What you are asked to do: Word for word, print every entry below.

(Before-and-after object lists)
☆ ☆ ☆

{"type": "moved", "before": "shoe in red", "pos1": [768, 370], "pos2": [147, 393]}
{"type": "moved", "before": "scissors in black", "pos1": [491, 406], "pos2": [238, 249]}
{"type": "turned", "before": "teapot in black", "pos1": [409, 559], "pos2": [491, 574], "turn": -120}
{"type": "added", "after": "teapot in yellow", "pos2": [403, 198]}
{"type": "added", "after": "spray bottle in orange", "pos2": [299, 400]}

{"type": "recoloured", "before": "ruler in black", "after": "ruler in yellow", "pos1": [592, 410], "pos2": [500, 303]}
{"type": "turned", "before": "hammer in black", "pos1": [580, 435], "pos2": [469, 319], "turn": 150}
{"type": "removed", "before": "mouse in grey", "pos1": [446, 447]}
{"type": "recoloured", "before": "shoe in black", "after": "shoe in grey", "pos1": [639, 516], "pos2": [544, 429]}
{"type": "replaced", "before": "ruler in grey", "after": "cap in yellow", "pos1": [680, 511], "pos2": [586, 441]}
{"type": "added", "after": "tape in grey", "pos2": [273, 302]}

☆ ☆ ☆

Result of the task:
{"type": "moved", "before": "shoe in red", "pos1": [768, 370], "pos2": [147, 393]}
{"type": "moved", "before": "scissors in black", "pos1": [491, 406], "pos2": [238, 249]}
{"type": "turned", "before": "teapot in black", "pos1": [409, 559], "pos2": [491, 574], "turn": -120}
{"type": "added", "after": "teapot in yellow", "pos2": [403, 198]}
{"type": "added", "after": "spray bottle in orange", "pos2": [299, 400]}

{"type": "recoloured", "before": "ruler in black", "after": "ruler in yellow", "pos1": [592, 410], "pos2": [500, 303]}
{"type": "turned", "before": "hammer in black", "pos1": [580, 435], "pos2": [469, 319], "turn": 150}
{"type": "removed", "before": "mouse in grey", "pos1": [446, 447]}
{"type": "recoloured", "before": "shoe in black", "after": "shoe in grey", "pos1": [639, 516], "pos2": [544, 429]}
{"type": "replaced", "before": "ruler in grey", "after": "cap in yellow", "pos1": [680, 511], "pos2": [586, 441]}
{"type": "added", "after": "tape in grey", "pos2": [273, 302]}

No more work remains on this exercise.